** INPUT DATA **
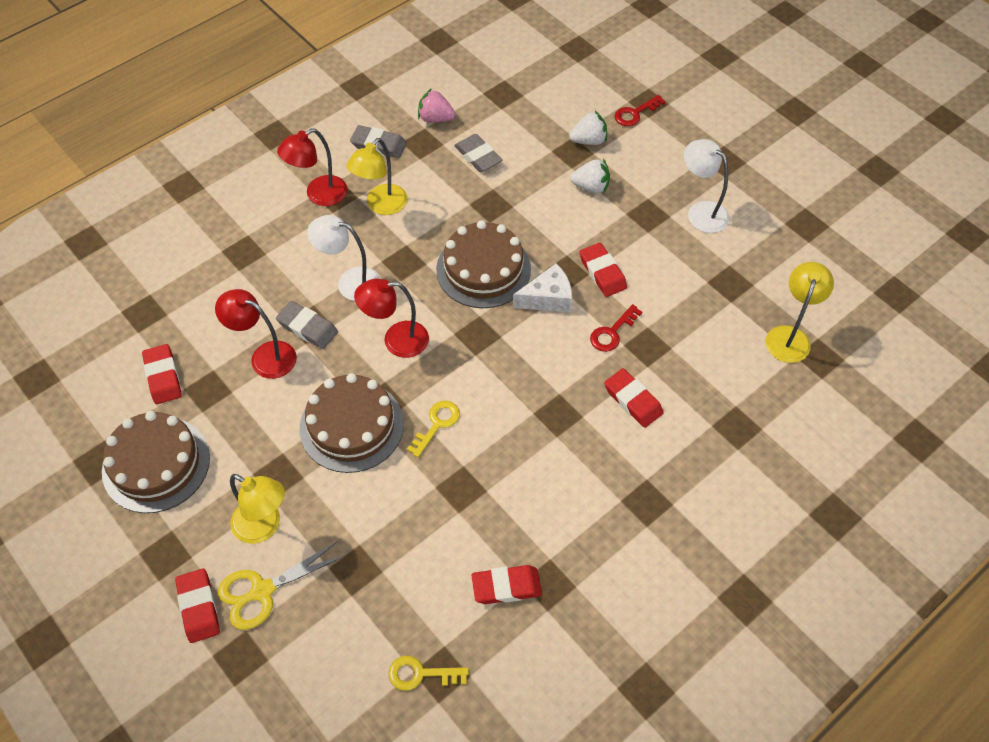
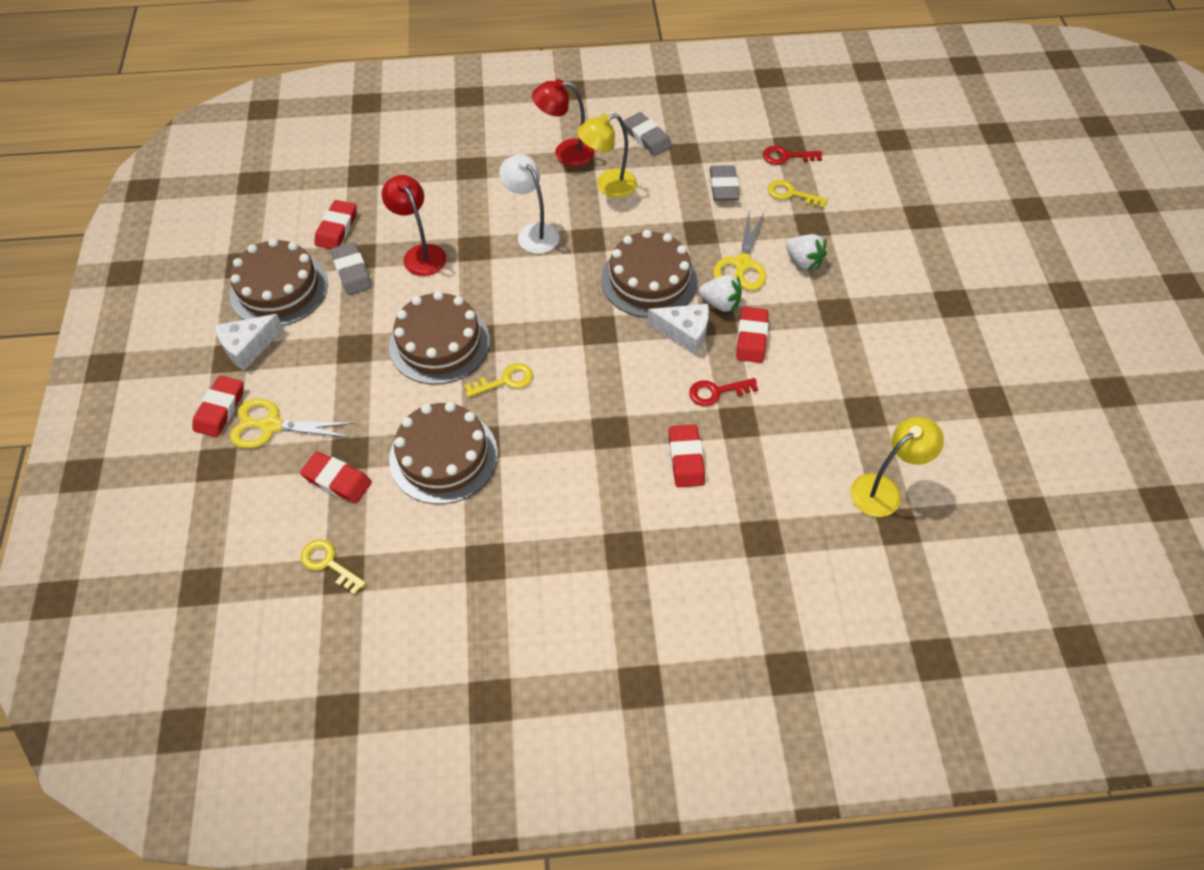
camera: 35 degrees right, 0 degrees up
(175, 535) = (248, 347): none -> white cheese
(264, 526) = (313, 379): yellow lamp -> none
(307, 328) = (470, 250): grey eraser -> grey eraser (352, 272)
(396, 340) = (530, 297): red lamp -> none
(435, 118) = (713, 139): pink strawberry -> none
(440, 520) = (443, 456): none -> brown cake
(506, 586) = (450, 541): red eraser -> red eraser (337, 480)
(536, 135) = (791, 194): none -> yellow key
(546, 215) = (742, 264): none -> yellow scissors
(588, 140) = (835, 221): white strawberry -> white strawberry (720, 303)
(635, 113) = (900, 219): red key -> red key (786, 156)
(701, 212) = (890, 335): white lamp -> none

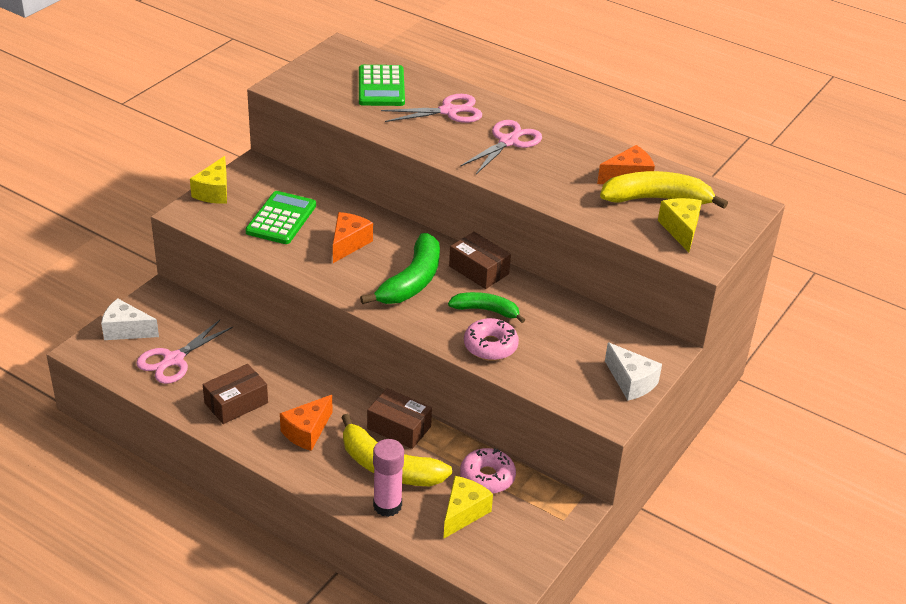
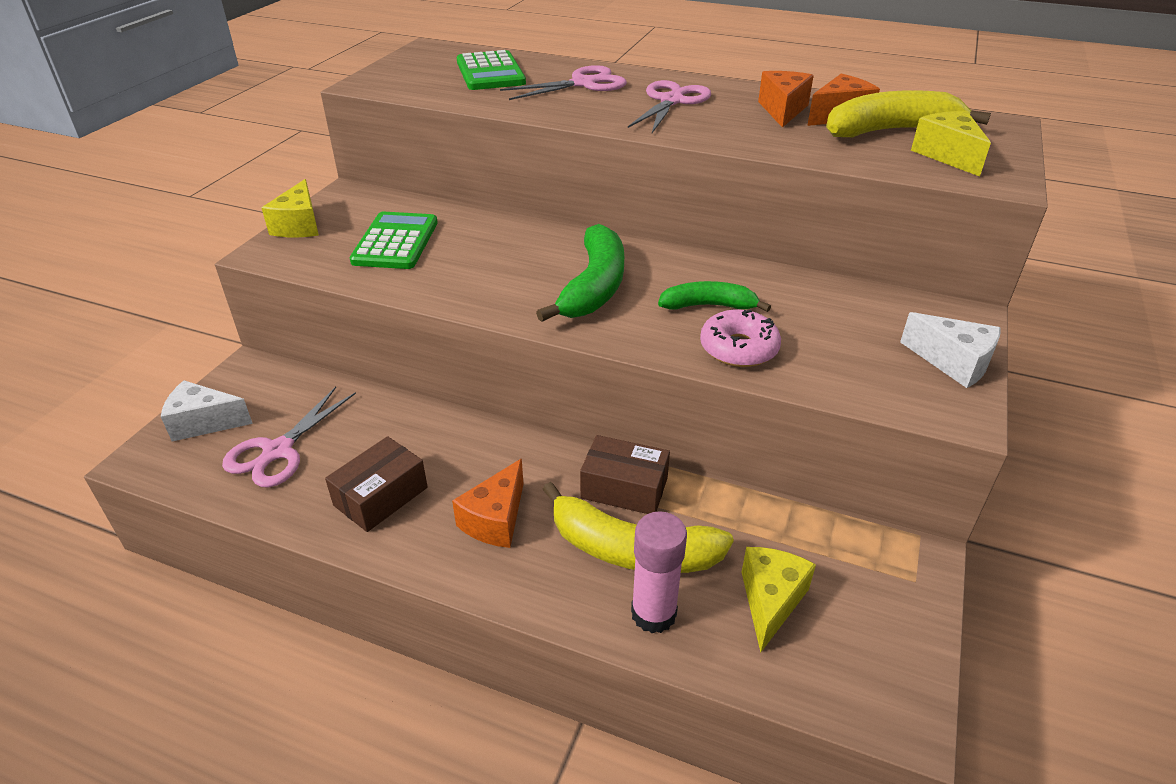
camera: 10 degrees left, 0 degrees up
(348, 244) = (493, 257): orange cheese -> orange cheese (782, 110)
(479, 270) = (674, 261): brown box -> none
(487, 477) = (777, 537): pink donut -> none

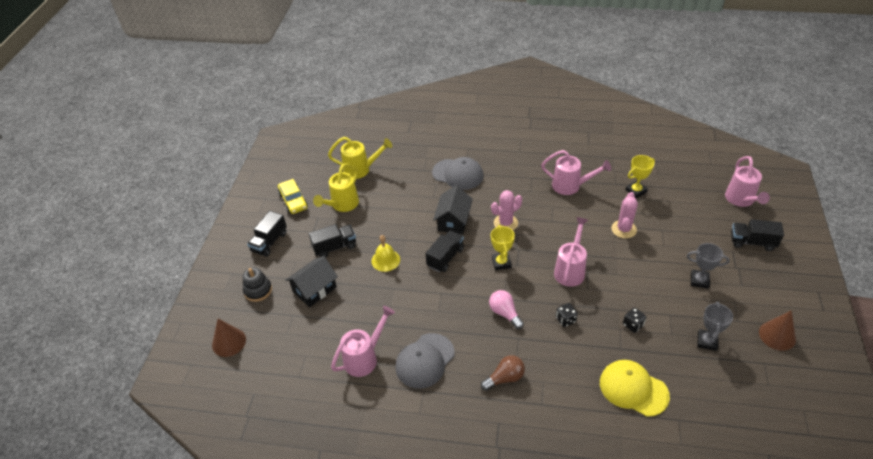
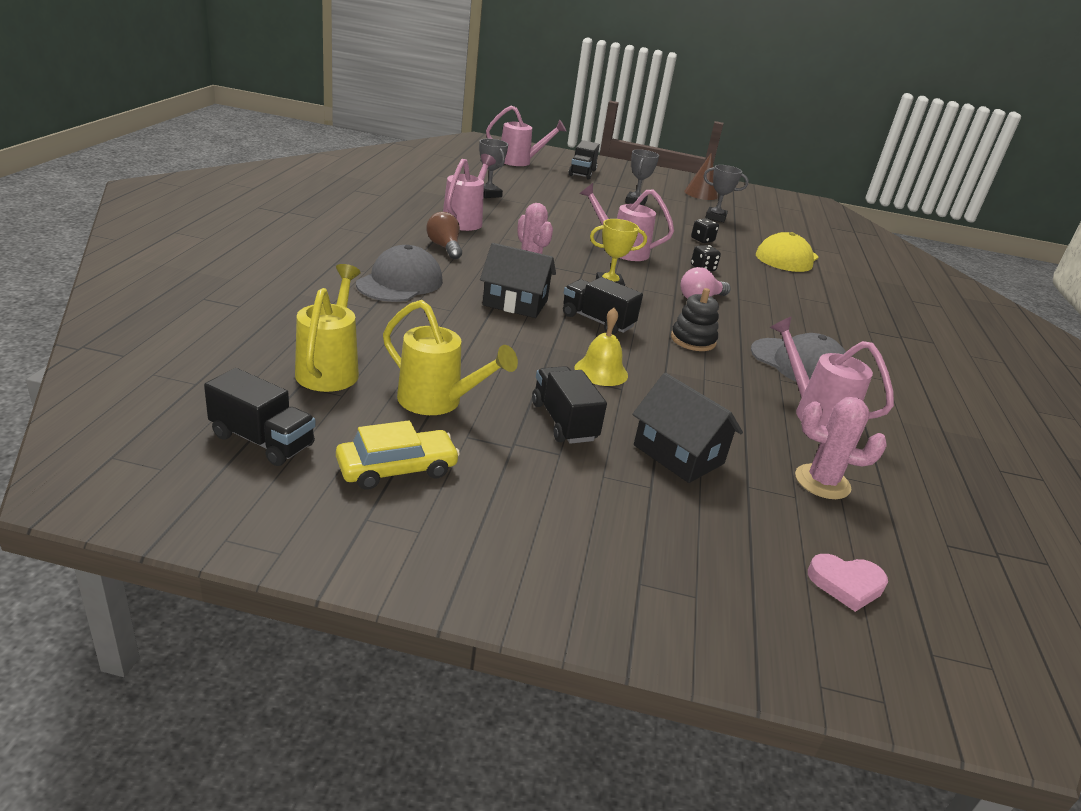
camera: 95 degrees left, 15 degrees down
(229, 342) = (846, 584): brown cone -> pink heart
(258, 290) = (691, 535): black stacking toy -> black stacking toy (693, 340)
(269, 242) = (536, 513): black truck -> black truck (262, 441)
(505, 378) = (803, 316): brown light bulb -> brown light bulb (445, 247)
(623, 229) = (554, 213): pink cactus -> pink cactus (822, 482)
(636, 191) = (488, 194): yellow trophy -> grey trophy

** PROBLEM DETAILS **
Only the span from the line with "(229, 342) = (846, 584): brown" through the final line of the records goes in the output, each line unchanged.

** FINISHED TASK **
(229, 342) = (846, 584): brown cone -> pink heart
(258, 290) = (691, 535): black stacking toy -> black stacking toy (693, 340)
(269, 242) = (536, 513): black truck -> black truck (262, 441)
(505, 378) = (803, 316): brown light bulb -> brown light bulb (445, 247)
(623, 229) = (554, 213): pink cactus -> pink cactus (822, 482)
(636, 191) = (488, 194): yellow trophy -> grey trophy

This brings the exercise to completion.